§ RECORDS PROVIDED:
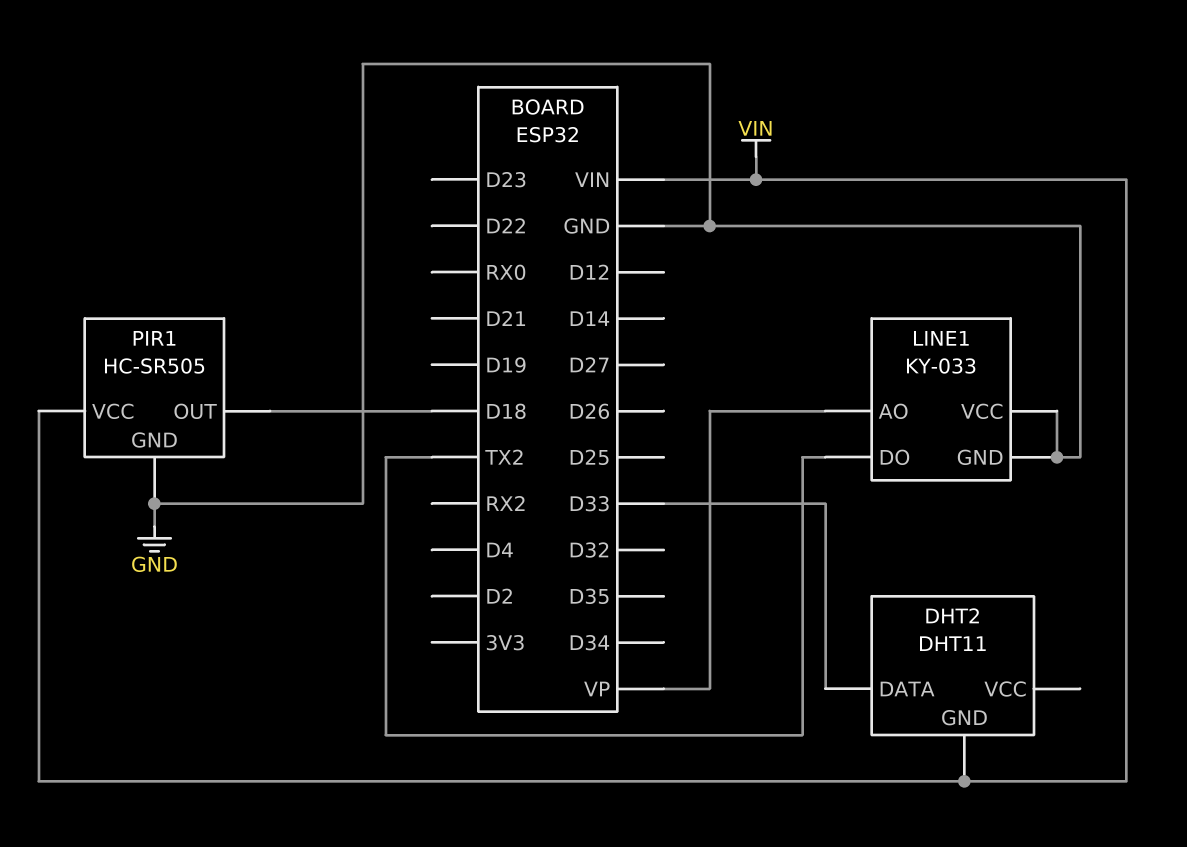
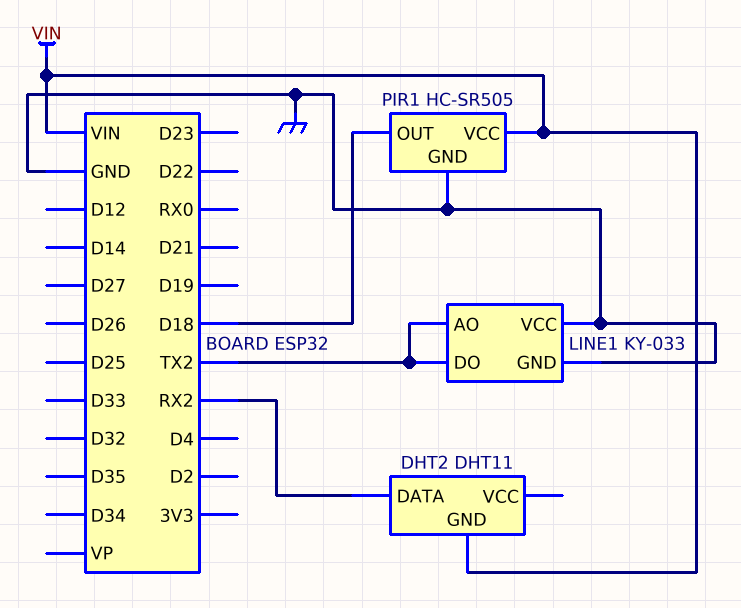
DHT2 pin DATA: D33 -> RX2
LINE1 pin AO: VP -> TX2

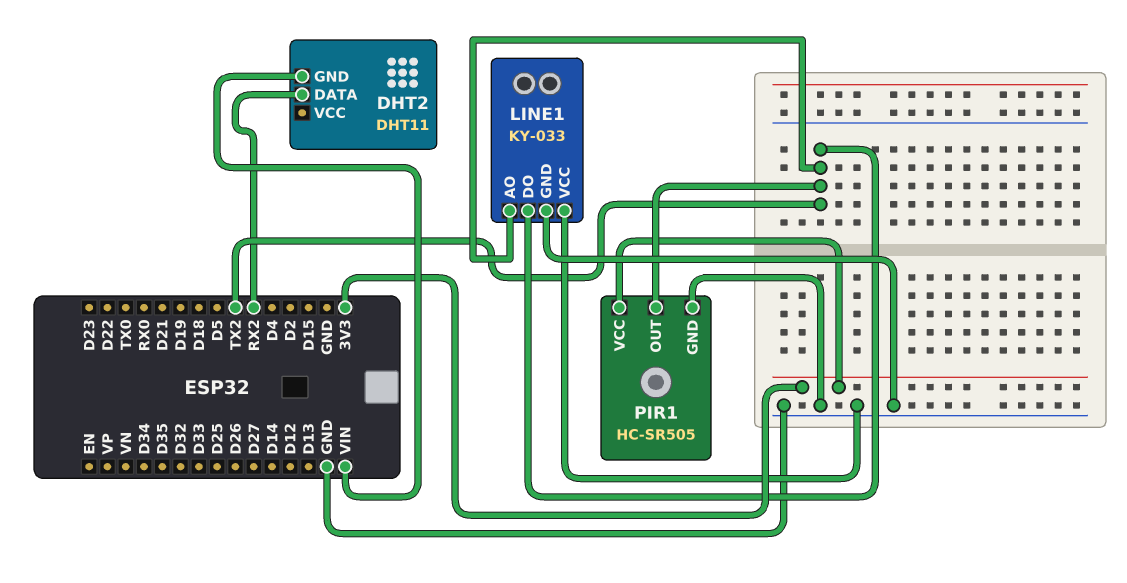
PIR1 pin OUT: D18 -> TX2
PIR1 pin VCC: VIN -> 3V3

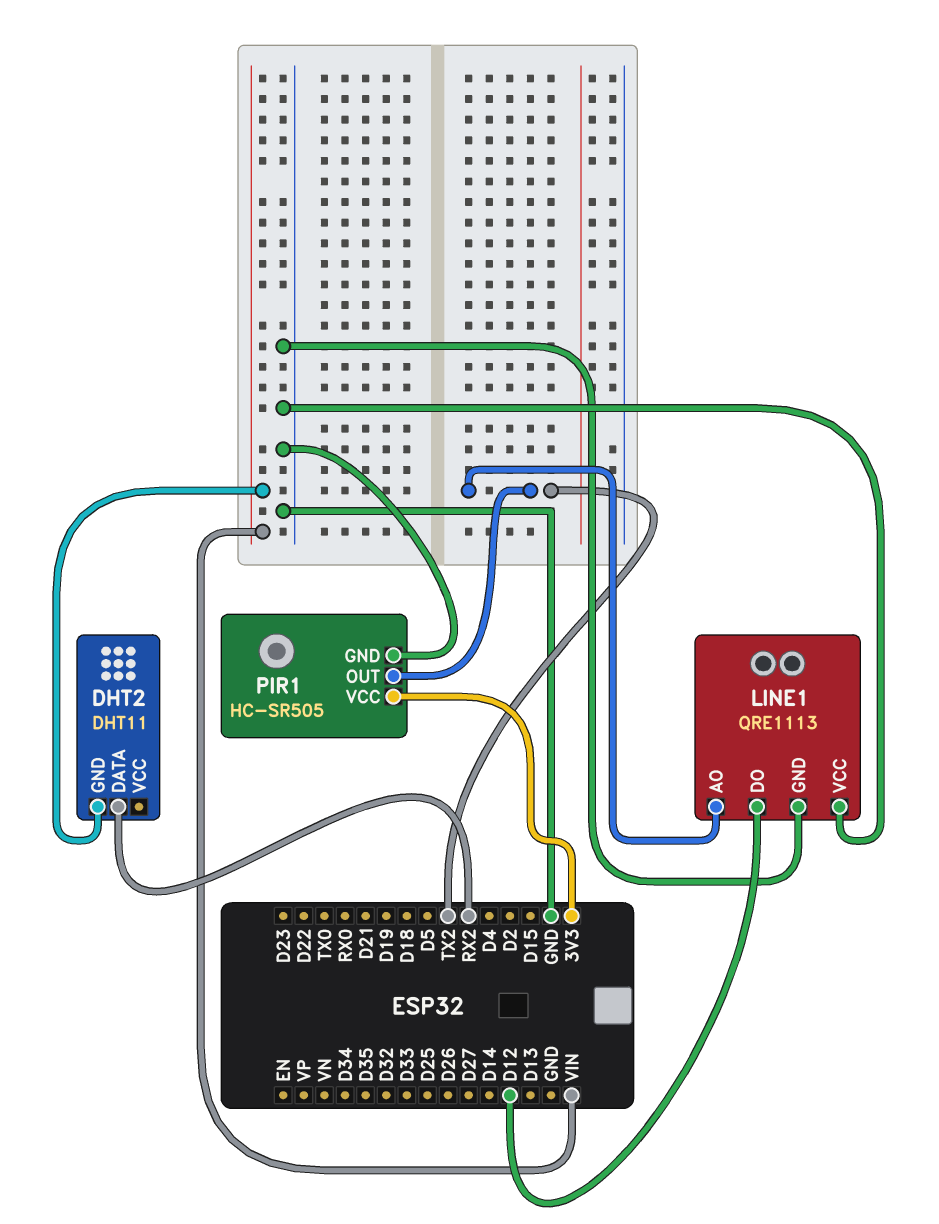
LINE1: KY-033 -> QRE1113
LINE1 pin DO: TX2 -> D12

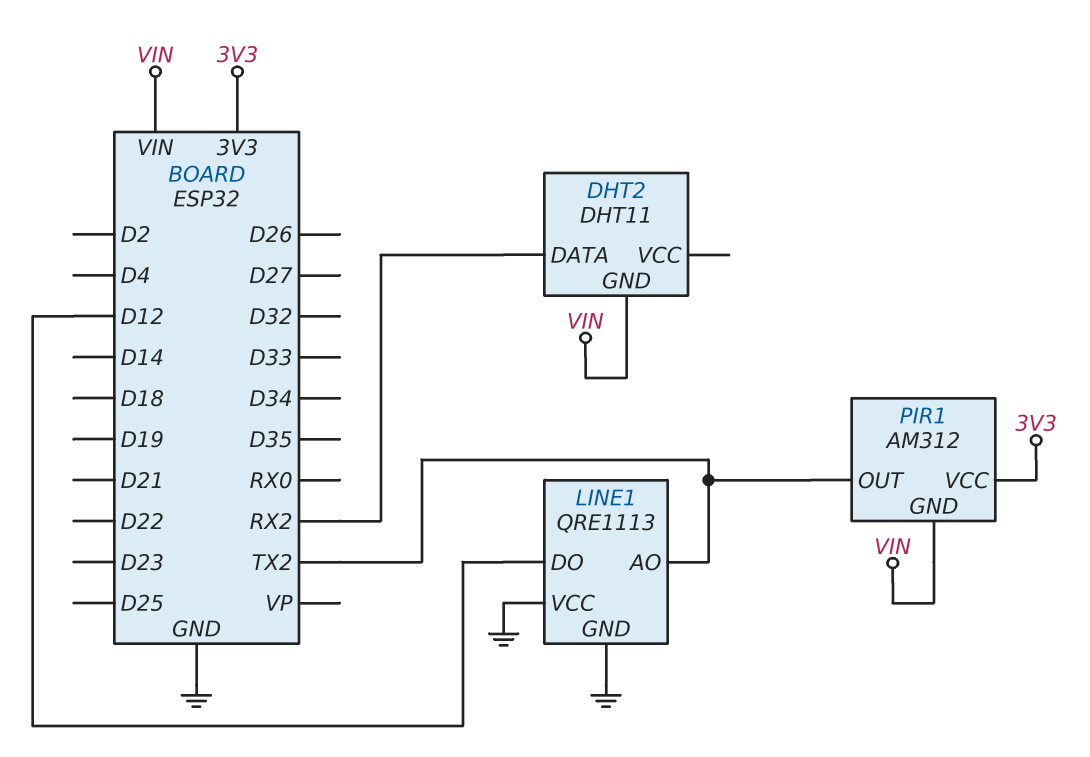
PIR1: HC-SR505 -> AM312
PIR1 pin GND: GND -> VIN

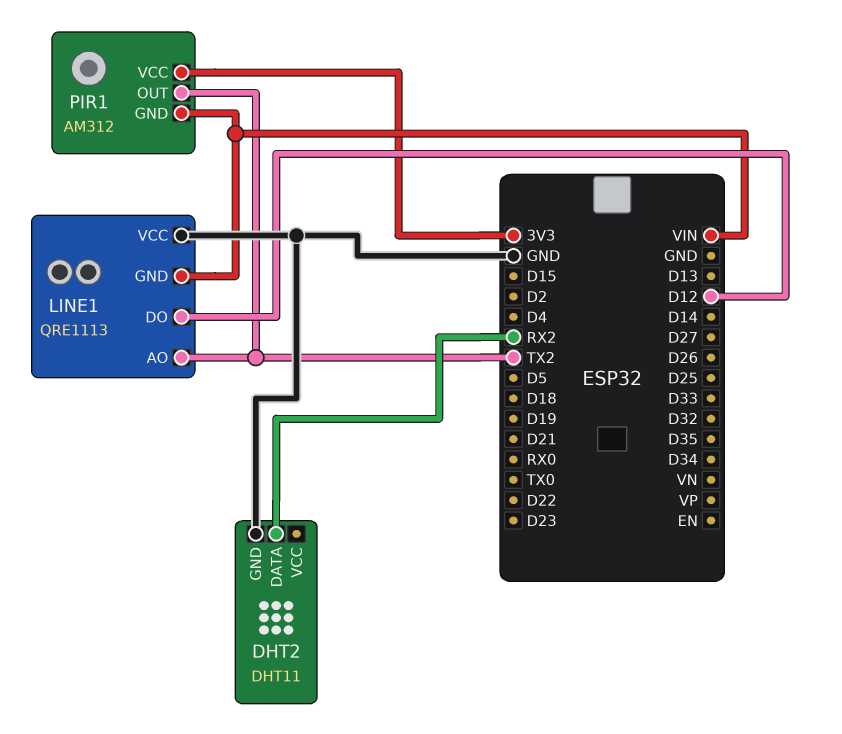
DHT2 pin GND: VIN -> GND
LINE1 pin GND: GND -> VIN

§ PROBLEM DESCRIPTION: Each line of the listing above should be retyped exactly, with no pictures.

§ RESULT BELOW:
DHT2 pin DATA: D33 -> RX2
LINE1 pin AO: VP -> TX2

PIR1 pin OUT: D18 -> TX2
PIR1 pin VCC: VIN -> 3V3

LINE1: KY-033 -> QRE1113
LINE1 pin DO: TX2 -> D12

PIR1: HC-SR505 -> AM312
PIR1 pin GND: GND -> VIN

DHT2 pin GND: VIN -> GND
LINE1 pin GND: GND -> VIN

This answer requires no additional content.